[Object matching data]
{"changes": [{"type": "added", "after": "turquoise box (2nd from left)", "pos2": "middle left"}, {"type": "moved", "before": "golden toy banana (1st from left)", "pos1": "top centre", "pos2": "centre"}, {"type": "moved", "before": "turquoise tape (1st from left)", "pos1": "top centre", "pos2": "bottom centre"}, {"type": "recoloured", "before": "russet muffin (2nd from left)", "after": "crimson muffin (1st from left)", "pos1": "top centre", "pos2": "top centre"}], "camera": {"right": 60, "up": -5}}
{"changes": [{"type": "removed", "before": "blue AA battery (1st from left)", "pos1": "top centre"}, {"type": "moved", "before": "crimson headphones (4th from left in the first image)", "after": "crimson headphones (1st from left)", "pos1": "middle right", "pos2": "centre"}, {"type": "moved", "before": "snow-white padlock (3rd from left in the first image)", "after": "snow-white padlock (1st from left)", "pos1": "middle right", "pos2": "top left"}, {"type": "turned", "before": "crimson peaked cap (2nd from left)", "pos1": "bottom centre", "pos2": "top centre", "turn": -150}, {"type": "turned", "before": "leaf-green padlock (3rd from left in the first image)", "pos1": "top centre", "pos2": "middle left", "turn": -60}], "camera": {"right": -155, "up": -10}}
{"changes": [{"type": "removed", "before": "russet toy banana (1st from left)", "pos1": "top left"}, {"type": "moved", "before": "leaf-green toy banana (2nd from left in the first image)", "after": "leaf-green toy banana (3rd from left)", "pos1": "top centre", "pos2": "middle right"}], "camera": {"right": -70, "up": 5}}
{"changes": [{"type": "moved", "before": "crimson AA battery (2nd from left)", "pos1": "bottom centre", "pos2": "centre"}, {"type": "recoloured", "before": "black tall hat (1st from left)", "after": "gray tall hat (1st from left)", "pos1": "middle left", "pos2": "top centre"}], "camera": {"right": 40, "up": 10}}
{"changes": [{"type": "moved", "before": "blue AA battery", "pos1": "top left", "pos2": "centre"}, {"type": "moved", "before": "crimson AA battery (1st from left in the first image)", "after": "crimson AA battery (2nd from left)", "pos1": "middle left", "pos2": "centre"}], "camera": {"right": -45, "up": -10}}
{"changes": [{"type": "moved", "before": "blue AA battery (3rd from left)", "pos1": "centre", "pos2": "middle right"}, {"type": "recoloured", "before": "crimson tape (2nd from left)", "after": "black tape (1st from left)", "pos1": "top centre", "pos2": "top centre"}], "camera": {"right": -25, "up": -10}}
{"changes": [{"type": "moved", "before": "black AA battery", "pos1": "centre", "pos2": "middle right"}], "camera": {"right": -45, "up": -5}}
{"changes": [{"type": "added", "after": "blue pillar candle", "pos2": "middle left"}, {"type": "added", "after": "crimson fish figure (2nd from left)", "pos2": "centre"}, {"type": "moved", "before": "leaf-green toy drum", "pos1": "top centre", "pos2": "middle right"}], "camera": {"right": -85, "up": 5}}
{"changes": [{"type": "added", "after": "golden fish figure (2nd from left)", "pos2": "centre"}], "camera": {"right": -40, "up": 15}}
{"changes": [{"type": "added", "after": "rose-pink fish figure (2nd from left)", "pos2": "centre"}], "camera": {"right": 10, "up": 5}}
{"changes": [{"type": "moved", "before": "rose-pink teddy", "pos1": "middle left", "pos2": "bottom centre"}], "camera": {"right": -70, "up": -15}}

• _WORK ITEM_: Each entry is to be given again, exactly as it stands.

• _SOLUTION FOR THIS TASK_:
{"changes": [{"type": "added", "after": "turquoise box (2nd from left)", "pos2": "middle left"}, {"type": "moved", "before": "golden toy banana (1st from left)", "pos1": "top centre", "pos2": "centre"}, {"type": "moved", "before": "turquoise tape (1st from left)", "pos1": "top centre", "pos2": "bottom centre"}, {"type": "recoloured", "before": "russet muffin (2nd from left)", "after": "crimson muffin (1st from left)", "pos1": "top centre", "pos2": "top centre"}], "camera": {"right": 60, "up": -5}}
{"changes": [{"type": "removed", "before": "blue AA battery (1st from left)", "pos1": "top centre"}, {"type": "moved", "before": "crimson headphones (4th from left in the first image)", "after": "crimson headphones (1st from left)", "pos1": "middle right", "pos2": "centre"}, {"type": "moved", "before": "snow-white padlock (3rd from left in the first image)", "after": "snow-white padlock (1st from left)", "pos1": "middle right", "pos2": "top left"}, {"type": "turned", "before": "crimson peaked cap (2nd from left)", "pos1": "bottom centre", "pos2": "top centre", "turn": -150}, {"type": "turned", "before": "leaf-green padlock (3rd from left in the first image)", "pos1": "top centre", "pos2": "middle left", "turn": -60}], "camera": {"right": -155, "up": -10}}
{"changes": [{"type": "removed", "before": "russet toy banana (1st from left)", "pos1": "top left"}, {"type": "moved", "before": "leaf-green toy banana (2nd from left in the first image)", "after": "leaf-green toy banana (3rd from left)", "pos1": "top centre", "pos2": "middle right"}], "camera": {"right": -70, "up": 5}}
{"changes": [{"type": "moved", "before": "crimson AA battery (2nd from left)", "pos1": "bottom centre", "pos2": "centre"}, {"type": "recoloured", "before": "black tall hat (1st from left)", "after": "gray tall hat (1st from left)", "pos1": "middle left", "pos2": "top centre"}], "camera": {"right": 40, "up": 10}}
{"changes": [{"type": "moved", "before": "blue AA battery", "pos1": "top left", "pos2": "centre"}, {"type": "moved", "before": "crimson AA battery (1st from left in the first image)", "after": "crimson AA battery (2nd from left)", "pos1": "middle left", "pos2": "centre"}], "camera": {"right": -45, "up": -10}}
{"changes": [{"type": "moved", "before": "blue AA battery (3rd from left)", "pos1": "centre", "pos2": "middle right"}, {"type": "recoloured", "before": "crimson tape (2nd from left)", "after": "black tape (1st from left)", "pos1": "top centre", "pos2": "top centre"}], "camera": {"right": -25, "up": -10}}
{"changes": [{"type": "moved", "before": "black AA battery", "pos1": "centre", "pos2": "middle right"}], "camera": {"right": -45, "up": -5}}
{"changes": [{"type": "added", "after": "blue pillar candle", "pos2": "middle left"}, {"type": "added", "after": "crimson fish figure (2nd from left)", "pos2": "centre"}, {"type": "moved", "before": "leaf-green toy drum", "pos1": "top centre", "pos2": "middle right"}], "camera": {"right": -85, "up": 5}}
{"changes": [{"type": "added", "after": "golden fish figure (2nd from left)", "pos2": "centre"}], "camera": {"right": -40, "up": 15}}
{"changes": [{"type": "added", "after": "rose-pink fish figure (2nd from left)", "pos2": "centre"}], "camera": {"right": 10, "up": 5}}
{"changes": [{"type": "moved", "before": "rose-pink teddy", "pos1": "middle left", "pos2": "bottom centre"}], "camera": {"right": -70, "up": -15}}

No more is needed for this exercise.